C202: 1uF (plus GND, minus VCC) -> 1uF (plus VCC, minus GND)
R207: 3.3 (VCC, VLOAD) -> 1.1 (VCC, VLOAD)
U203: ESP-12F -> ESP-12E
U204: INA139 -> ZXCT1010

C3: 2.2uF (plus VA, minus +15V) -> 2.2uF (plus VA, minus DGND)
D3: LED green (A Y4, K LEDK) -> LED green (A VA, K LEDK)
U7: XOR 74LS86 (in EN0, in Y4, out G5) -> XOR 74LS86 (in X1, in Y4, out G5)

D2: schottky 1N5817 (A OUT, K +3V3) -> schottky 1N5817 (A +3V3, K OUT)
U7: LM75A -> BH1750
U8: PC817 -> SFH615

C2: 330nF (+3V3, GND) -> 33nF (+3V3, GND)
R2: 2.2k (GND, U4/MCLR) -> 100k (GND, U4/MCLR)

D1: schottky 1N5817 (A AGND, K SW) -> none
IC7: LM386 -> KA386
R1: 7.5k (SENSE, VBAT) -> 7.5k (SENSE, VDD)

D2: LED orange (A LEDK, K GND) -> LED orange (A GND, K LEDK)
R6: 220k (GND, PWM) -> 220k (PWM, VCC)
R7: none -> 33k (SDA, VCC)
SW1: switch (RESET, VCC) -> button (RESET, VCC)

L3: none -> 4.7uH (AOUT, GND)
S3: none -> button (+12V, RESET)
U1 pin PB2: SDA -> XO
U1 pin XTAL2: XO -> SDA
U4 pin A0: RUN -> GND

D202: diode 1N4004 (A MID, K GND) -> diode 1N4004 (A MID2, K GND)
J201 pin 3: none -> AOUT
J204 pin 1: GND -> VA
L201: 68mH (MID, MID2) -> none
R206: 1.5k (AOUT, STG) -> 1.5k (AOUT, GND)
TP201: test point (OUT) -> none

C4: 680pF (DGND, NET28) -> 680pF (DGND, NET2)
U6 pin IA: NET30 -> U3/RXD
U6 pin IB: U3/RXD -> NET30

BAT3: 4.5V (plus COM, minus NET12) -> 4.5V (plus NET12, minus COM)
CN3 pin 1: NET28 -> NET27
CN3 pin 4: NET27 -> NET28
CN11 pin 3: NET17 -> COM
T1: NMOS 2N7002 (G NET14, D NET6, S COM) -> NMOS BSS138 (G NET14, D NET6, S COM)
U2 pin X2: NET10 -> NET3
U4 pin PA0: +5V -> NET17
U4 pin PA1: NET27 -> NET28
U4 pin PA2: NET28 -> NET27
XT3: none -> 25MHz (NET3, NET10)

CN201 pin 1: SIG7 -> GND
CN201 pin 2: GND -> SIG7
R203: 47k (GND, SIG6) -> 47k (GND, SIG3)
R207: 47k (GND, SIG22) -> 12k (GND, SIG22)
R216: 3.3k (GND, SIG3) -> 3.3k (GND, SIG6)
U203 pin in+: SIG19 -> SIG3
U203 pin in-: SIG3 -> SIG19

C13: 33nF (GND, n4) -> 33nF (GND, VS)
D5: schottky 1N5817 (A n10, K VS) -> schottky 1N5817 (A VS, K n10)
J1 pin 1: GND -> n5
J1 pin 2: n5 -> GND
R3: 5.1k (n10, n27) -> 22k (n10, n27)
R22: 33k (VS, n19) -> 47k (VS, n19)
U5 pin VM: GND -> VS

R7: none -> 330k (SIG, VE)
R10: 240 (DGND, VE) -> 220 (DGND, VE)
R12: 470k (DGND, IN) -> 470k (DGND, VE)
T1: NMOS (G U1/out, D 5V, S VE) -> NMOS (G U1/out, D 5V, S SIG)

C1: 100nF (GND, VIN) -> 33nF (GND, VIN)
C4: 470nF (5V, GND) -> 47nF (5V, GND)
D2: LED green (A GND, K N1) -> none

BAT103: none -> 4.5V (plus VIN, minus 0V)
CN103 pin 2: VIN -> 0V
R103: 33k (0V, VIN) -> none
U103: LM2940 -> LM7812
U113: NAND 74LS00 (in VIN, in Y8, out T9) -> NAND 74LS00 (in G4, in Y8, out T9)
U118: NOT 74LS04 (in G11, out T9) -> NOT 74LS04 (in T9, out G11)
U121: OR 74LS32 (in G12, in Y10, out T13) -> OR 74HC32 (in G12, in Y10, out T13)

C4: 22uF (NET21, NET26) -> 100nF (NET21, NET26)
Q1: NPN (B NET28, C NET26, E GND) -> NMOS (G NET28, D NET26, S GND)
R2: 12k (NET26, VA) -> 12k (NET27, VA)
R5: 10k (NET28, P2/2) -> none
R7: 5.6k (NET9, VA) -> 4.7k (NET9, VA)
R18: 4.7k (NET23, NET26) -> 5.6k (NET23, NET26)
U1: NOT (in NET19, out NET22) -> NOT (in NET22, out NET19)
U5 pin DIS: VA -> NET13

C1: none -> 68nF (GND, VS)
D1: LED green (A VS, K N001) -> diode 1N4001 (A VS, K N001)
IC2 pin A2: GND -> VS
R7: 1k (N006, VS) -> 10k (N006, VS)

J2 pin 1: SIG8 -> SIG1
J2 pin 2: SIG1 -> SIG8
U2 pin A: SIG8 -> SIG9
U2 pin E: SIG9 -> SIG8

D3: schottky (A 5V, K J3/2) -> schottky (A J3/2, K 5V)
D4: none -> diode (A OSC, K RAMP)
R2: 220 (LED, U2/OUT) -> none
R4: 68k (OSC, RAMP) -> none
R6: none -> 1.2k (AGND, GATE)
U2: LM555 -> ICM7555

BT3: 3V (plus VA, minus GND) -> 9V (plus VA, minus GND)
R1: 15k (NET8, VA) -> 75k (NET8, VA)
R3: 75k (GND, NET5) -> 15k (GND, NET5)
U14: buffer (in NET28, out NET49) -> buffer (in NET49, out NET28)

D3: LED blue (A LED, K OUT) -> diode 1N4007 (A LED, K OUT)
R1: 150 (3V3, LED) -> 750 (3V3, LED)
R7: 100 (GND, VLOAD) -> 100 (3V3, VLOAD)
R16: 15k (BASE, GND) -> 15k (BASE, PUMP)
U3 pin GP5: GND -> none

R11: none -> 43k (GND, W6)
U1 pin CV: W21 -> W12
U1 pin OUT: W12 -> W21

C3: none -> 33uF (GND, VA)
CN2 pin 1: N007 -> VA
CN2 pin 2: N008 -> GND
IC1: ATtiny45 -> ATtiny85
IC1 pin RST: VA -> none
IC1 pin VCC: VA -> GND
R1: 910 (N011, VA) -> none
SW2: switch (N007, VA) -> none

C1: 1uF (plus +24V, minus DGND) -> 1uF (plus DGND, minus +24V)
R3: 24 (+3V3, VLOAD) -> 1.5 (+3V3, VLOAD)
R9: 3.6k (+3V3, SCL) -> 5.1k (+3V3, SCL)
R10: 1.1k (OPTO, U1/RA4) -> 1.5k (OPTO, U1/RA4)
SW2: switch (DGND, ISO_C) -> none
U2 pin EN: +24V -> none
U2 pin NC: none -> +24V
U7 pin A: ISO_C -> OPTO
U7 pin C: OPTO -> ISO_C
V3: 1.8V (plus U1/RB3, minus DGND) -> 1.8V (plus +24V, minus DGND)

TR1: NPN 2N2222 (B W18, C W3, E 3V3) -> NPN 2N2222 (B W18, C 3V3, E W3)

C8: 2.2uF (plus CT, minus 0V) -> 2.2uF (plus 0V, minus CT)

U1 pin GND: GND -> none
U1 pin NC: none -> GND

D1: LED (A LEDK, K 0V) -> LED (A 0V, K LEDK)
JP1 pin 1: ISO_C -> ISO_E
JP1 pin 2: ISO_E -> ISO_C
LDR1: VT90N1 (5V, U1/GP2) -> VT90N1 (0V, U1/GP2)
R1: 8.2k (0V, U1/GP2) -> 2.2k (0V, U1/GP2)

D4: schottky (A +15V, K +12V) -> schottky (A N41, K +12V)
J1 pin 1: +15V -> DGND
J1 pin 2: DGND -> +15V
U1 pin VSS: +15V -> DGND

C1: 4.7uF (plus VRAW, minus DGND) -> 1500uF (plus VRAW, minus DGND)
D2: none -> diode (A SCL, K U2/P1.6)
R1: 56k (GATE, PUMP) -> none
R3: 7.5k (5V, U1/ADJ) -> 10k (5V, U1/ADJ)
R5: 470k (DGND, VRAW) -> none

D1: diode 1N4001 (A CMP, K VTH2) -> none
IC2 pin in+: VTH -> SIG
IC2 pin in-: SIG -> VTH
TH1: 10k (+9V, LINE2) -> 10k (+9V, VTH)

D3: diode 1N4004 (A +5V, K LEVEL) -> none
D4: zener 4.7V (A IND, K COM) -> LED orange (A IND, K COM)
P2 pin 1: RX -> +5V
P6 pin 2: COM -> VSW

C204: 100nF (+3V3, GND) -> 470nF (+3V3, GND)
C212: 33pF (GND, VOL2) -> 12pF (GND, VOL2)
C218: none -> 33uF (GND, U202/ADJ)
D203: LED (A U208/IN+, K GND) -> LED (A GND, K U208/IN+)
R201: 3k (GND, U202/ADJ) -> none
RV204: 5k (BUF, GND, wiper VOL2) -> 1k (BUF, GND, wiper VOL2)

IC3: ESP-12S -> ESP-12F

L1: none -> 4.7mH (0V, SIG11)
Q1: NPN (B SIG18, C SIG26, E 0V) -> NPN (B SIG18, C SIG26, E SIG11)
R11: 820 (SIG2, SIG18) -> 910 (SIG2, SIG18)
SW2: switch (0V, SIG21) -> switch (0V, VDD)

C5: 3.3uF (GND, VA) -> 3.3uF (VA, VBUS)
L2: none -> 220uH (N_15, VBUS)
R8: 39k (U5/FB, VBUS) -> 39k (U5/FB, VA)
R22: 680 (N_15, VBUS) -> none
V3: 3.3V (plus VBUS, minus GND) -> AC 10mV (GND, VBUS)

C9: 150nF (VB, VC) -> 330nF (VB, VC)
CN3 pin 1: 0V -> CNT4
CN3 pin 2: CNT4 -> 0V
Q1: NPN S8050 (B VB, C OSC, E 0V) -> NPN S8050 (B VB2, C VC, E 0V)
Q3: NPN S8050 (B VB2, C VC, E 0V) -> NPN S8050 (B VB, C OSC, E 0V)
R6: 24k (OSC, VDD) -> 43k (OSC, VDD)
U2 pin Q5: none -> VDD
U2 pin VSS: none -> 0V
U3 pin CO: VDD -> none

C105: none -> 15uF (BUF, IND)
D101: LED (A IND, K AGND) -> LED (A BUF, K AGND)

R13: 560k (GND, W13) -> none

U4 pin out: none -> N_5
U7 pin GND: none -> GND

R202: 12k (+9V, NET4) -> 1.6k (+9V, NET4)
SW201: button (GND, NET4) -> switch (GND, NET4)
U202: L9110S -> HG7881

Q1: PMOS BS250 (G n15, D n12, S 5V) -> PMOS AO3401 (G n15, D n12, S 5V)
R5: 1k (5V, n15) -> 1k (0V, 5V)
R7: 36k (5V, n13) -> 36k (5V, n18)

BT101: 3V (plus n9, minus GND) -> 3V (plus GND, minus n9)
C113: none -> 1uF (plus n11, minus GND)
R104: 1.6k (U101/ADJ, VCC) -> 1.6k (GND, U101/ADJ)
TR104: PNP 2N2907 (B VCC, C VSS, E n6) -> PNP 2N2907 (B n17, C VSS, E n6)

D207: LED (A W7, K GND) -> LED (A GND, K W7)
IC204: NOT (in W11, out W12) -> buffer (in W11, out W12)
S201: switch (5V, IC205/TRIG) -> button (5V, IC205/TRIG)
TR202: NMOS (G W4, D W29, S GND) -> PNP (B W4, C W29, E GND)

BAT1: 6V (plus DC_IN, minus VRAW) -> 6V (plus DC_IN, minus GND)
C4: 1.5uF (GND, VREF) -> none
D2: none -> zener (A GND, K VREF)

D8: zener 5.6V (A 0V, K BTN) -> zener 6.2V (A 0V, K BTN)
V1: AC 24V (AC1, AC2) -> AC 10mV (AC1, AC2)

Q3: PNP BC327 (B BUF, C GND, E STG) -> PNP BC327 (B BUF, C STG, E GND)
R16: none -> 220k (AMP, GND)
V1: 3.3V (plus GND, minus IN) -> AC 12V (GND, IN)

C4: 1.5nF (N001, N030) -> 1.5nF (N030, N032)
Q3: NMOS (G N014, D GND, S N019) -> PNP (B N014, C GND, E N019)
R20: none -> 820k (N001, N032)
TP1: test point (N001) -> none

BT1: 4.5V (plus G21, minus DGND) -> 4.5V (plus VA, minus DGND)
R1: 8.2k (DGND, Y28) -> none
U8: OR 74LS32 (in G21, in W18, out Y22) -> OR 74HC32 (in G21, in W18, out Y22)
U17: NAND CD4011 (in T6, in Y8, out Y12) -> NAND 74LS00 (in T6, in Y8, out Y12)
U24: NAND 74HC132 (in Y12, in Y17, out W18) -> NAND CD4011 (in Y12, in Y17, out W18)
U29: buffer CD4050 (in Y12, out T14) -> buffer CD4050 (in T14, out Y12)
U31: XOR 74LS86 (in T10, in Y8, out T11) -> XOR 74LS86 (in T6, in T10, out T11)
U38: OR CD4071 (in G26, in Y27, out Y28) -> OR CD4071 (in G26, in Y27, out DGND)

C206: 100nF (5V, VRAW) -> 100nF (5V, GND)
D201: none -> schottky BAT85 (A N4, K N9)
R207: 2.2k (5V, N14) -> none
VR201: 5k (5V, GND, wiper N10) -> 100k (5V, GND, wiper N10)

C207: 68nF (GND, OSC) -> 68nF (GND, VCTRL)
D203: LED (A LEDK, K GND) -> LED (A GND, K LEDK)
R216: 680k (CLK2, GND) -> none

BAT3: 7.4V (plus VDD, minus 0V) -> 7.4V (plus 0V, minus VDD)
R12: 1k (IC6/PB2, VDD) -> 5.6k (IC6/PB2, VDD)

* _Work order_
Lines that contain "VBUS" are to be copied from the records above.

* _Problem solution_
C5: 3.3uF (GND, VA) -> 3.3uF (VA, VBUS)
L2: none -> 220uH (N_15, VBUS)
R8: 39k (U5/FB, VBUS) -> 39k (U5/FB, VA)
R22: 680 (N_15, VBUS) -> none
V3: 3.3V (plus VBUS, minus GND) -> AC 10mV (GND, VBUS)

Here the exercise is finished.